> Problem statement: Wherever the line with "camera: 40 degrees right, 0 degrees up" sits in the listing below, transcribe from it up to and including the line with "(645, 104) = (654, 302): pink", exactly, and leave the remaining lines out.

> Provided entries:
——

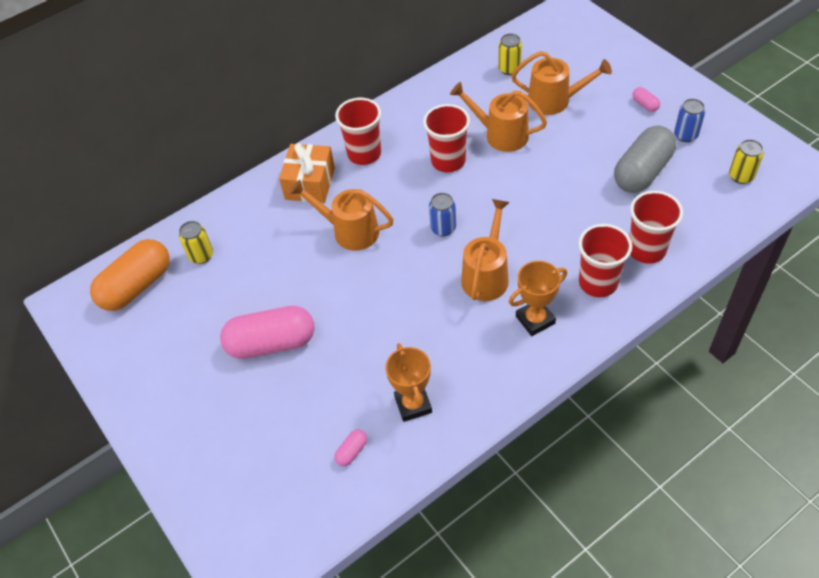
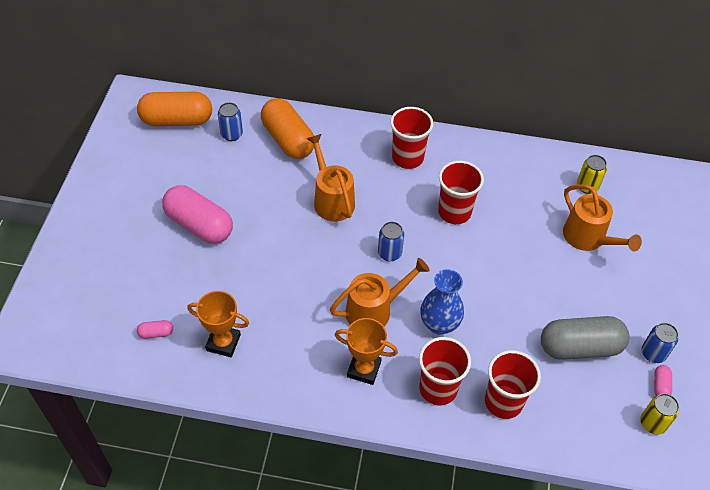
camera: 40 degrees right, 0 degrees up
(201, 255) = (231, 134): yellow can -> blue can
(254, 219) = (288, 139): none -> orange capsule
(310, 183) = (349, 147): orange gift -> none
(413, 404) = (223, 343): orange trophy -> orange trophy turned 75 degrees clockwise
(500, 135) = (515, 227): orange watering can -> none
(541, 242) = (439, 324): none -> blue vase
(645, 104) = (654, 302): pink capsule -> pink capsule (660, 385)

——

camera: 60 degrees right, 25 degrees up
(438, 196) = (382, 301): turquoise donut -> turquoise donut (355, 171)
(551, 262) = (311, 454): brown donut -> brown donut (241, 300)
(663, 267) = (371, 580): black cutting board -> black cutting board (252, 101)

——

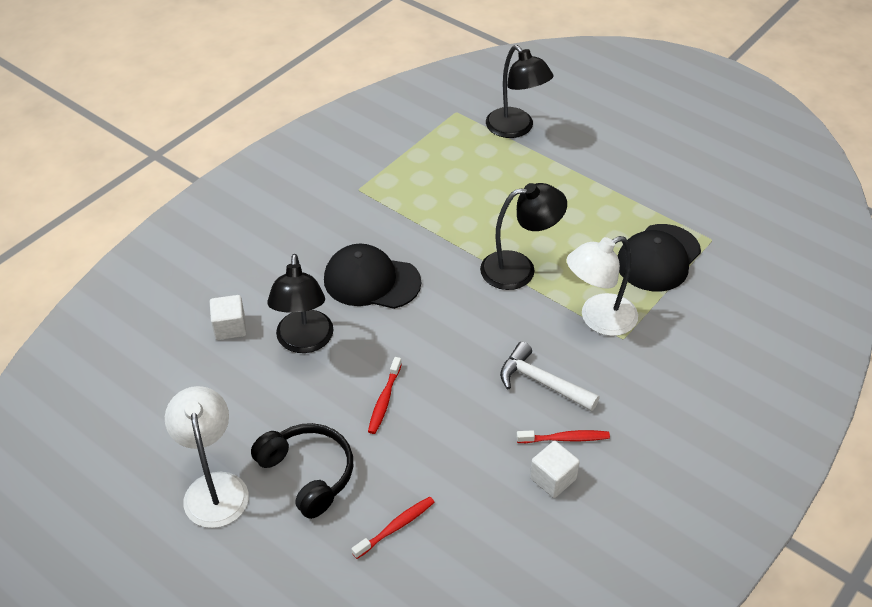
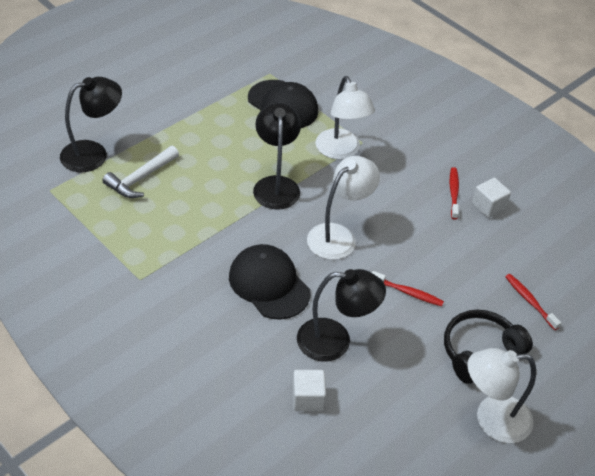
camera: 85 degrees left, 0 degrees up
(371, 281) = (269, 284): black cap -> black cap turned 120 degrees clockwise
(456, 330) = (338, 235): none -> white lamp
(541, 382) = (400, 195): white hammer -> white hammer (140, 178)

——

> Answer below:
camera: 40 degrees right, 0 degrees up
(201, 255) = (231, 134): yellow can -> blue can
(254, 219) = (288, 139): none -> orange capsule
(310, 183) = (349, 147): orange gift -> none
(413, 404) = (223, 343): orange trophy -> orange trophy turned 75 degrees clockwise
(500, 135) = (515, 227): orange watering can -> none
(541, 242) = (439, 324): none -> blue vase
(645, 104) = (654, 302): pink capsule -> pink capsule (660, 385)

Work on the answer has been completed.